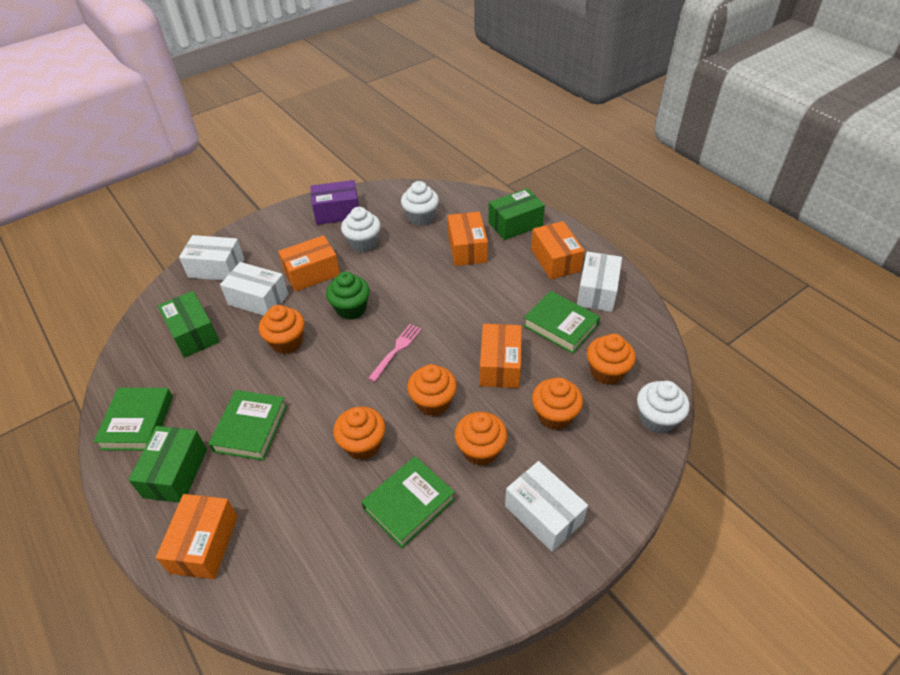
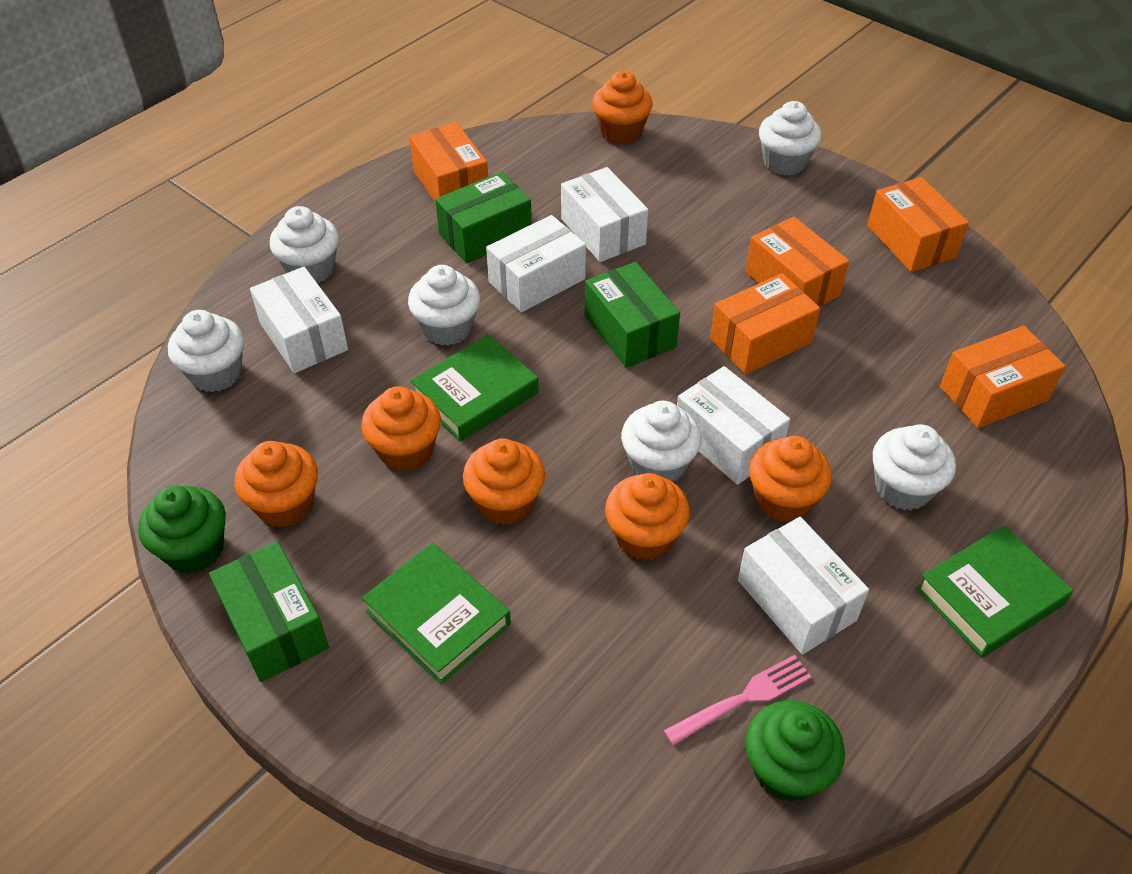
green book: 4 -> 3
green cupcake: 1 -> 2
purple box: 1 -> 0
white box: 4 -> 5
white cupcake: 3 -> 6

_THE PROBLEM_
Return each entry exactly as given. Leave the images out.

_OUTPUT OF THE EXERCISE_
green book: 4 -> 3
green cupcake: 1 -> 2
purple box: 1 -> 0
white box: 4 -> 5
white cupcake: 3 -> 6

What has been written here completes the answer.